Material shown Start Marker

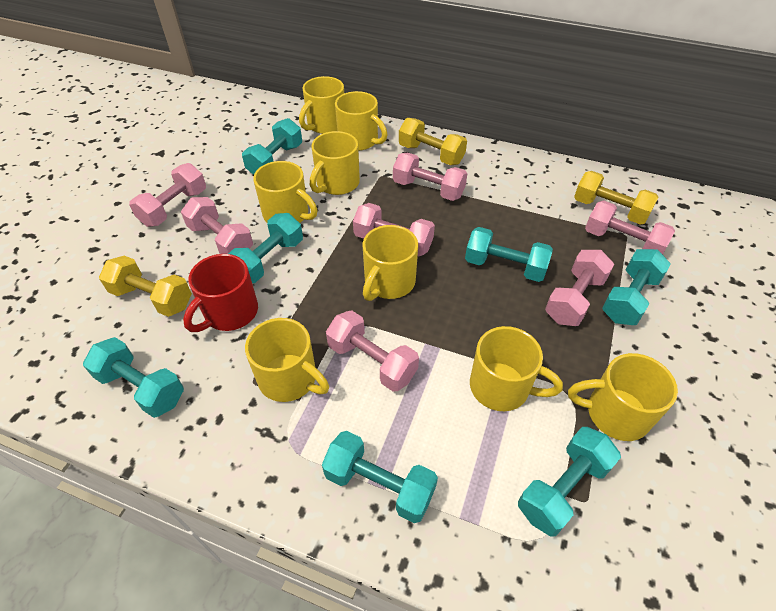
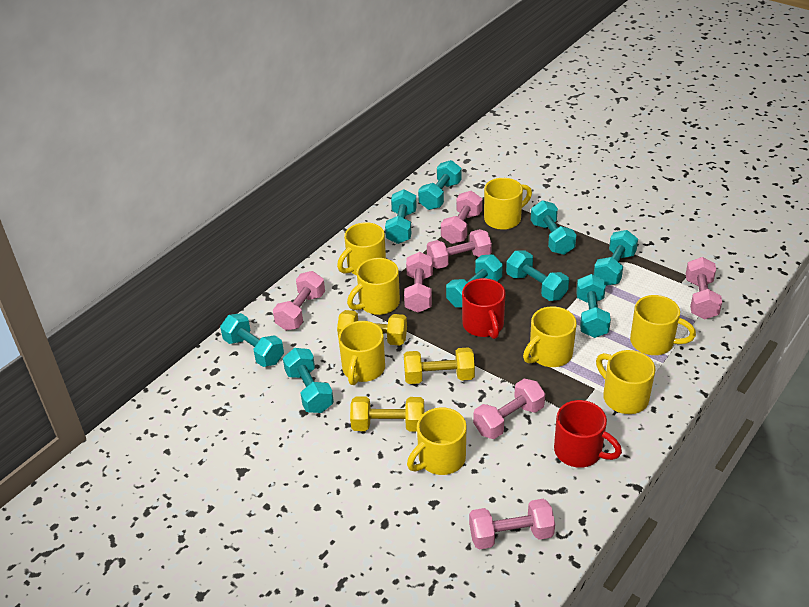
red mug: 1 -> 2
turquoise dumbbell: 7 -> 9

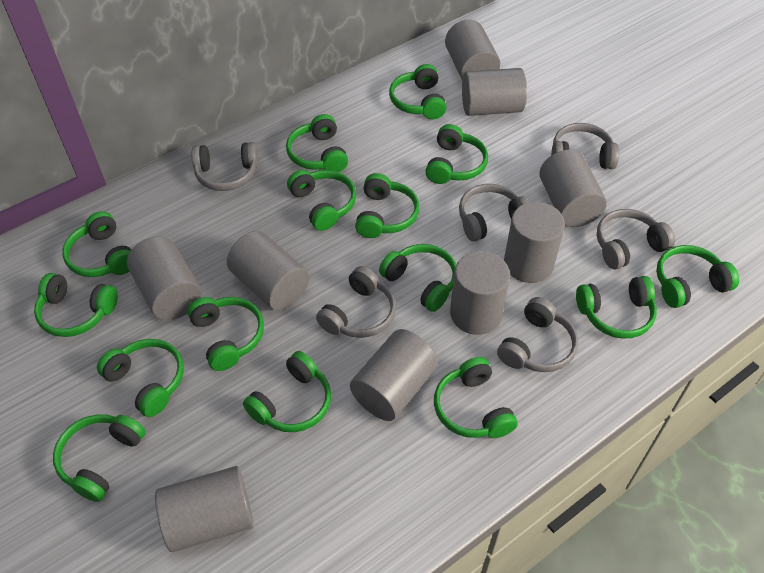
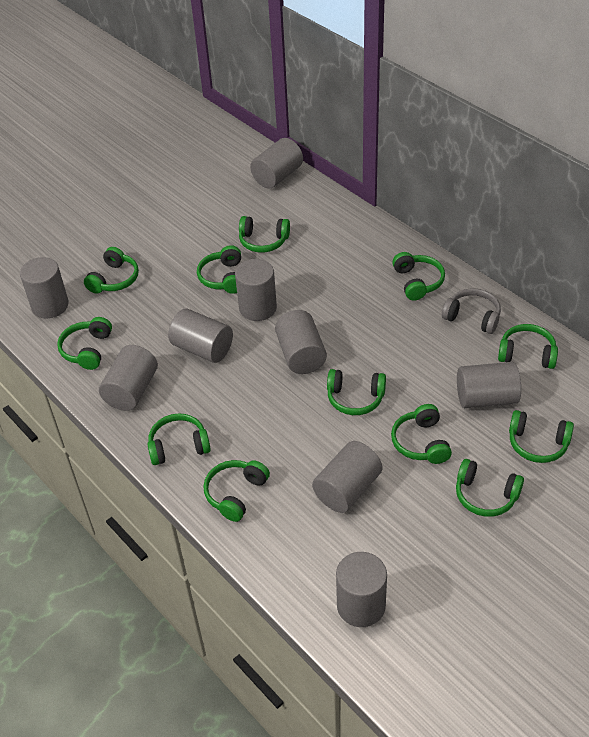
green headphones: 15 -> 12
grey headphones: 6 -> 1

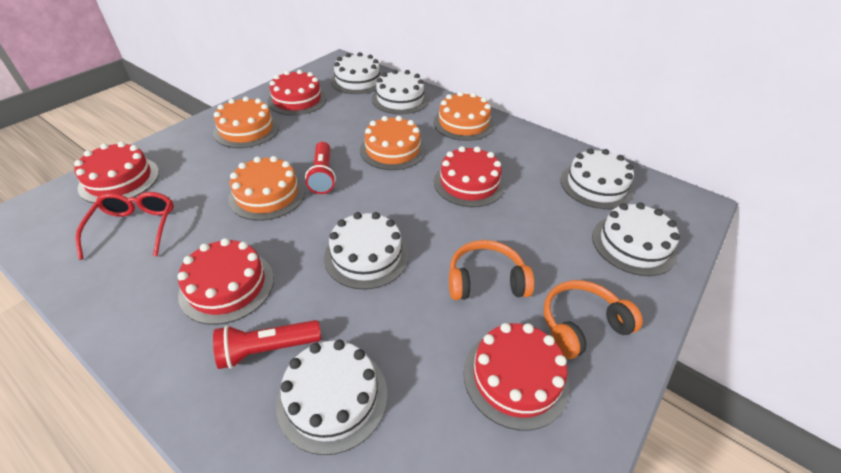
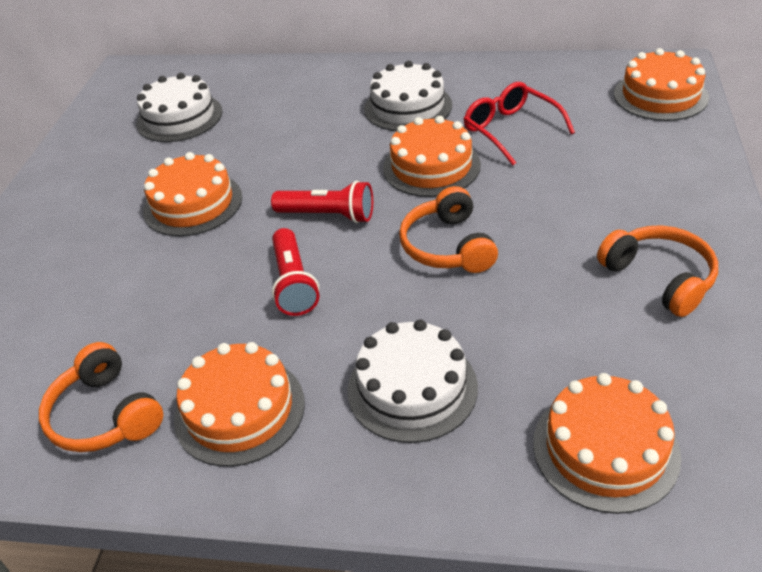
orange cake: 4 -> 5
orange headphones: 2 -> 3
red cake: 5 -> 0
white cake: 6 -> 3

Material shown End Marker

_Work instructions:_ Write out, exactly and with nothing added, every line from the one that holds "turquoise dumbbell: 7 -> 9" to the end of the entries above; pictures stay out.

_Output below:_
turquoise dumbbell: 7 -> 9

green headphones: 15 -> 12
grey headphones: 6 -> 1

orange cake: 4 -> 5
orange headphones: 2 -> 3
red cake: 5 -> 0
white cake: 6 -> 3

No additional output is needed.